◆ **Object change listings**
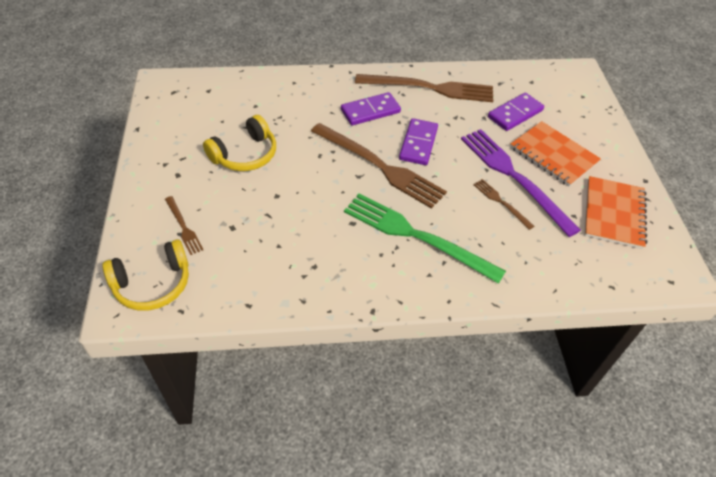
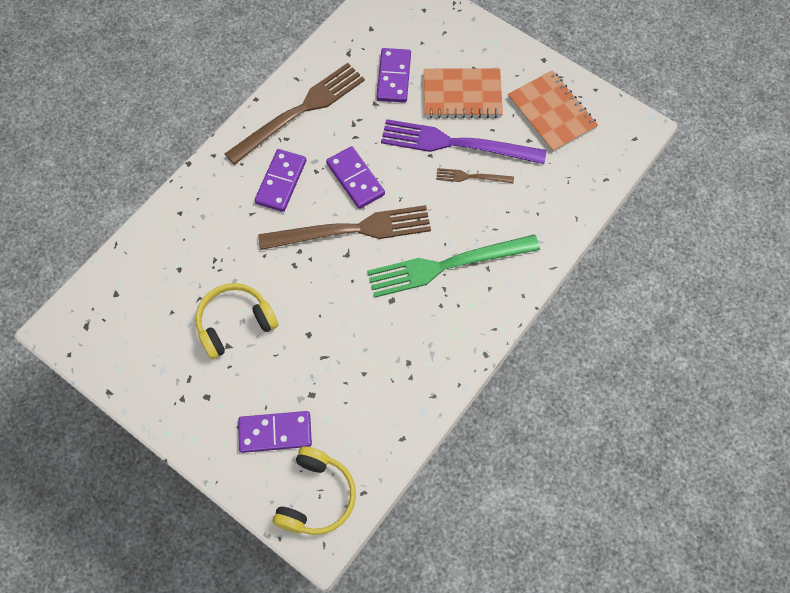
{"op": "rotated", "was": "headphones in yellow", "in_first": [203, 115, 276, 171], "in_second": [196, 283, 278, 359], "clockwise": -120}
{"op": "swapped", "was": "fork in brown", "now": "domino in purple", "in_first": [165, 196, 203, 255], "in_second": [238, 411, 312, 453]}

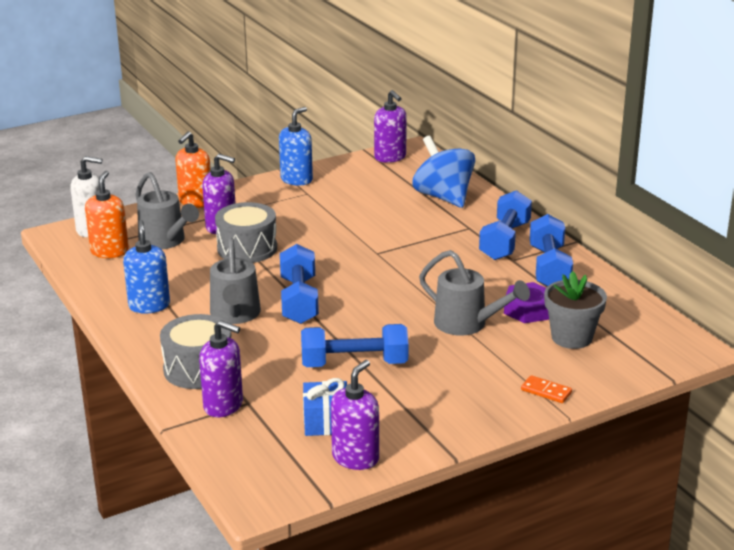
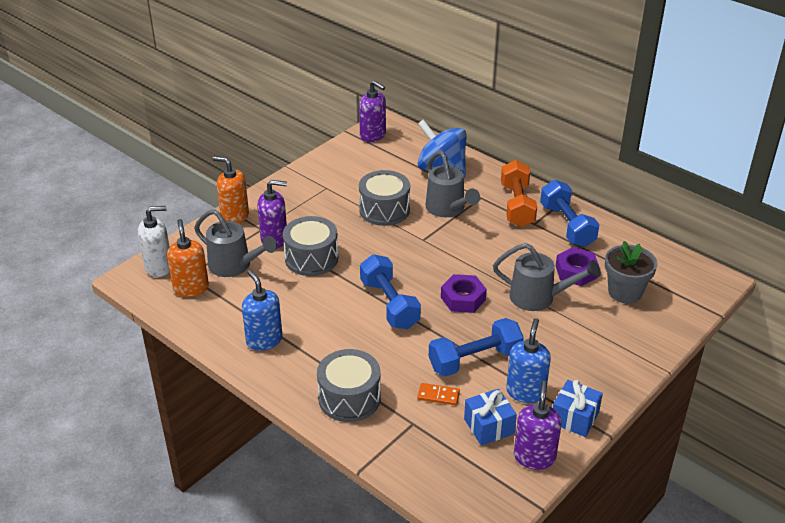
{"op": "rotated", "was": "soap dispenser in orange", "in_first": [175, 131, 211, 208], "in_second": [213, 156, 249, 224], "clockwise": 105}
{"op": "new", "now": "drum in grey", "in_second": [359, 170, 410, 226]}
{"op": "shifted", "was": "domino in orange", "in_first": [521, 375, 572, 403], "in_second": [417, 383, 460, 405]}
{"op": "shifted", "was": "watering can in grey", "in_first": [210, 237, 261, 324], "in_second": [425, 151, 480, 217]}
{"op": "new", "now": "nut in purple", "in_second": [441, 274, 487, 313]}
{"op": "repainted", "was": "dumbbell in blue", "now": "dumbbell in orange", "in_first": [479, 190, 532, 260], "in_second": [501, 160, 537, 227]}
{"op": "shifted", "was": "soap dispenser in blue", "in_first": [279, 107, 313, 186], "in_second": [506, 318, 551, 403]}
{"op": "new", "now": "gift in blue", "in_second": [553, 380, 603, 437]}
{"op": "gone", "was": "soap dispenser in purple", "in_first": [199, 320, 243, 417]}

◆ **Problem to work on**
Your task is to copy every line of the entries that contains the string "soap".

◆ **Result for this task**
{"op": "rotated", "was": "soap dispenser in orange", "in_first": [175, 131, 211, 208], "in_second": [213, 156, 249, 224], "clockwise": 105}
{"op": "shifted", "was": "soap dispenser in blue", "in_first": [279, 107, 313, 186], "in_second": [506, 318, 551, 403]}
{"op": "gone", "was": "soap dispenser in purple", "in_first": [199, 320, 243, 417]}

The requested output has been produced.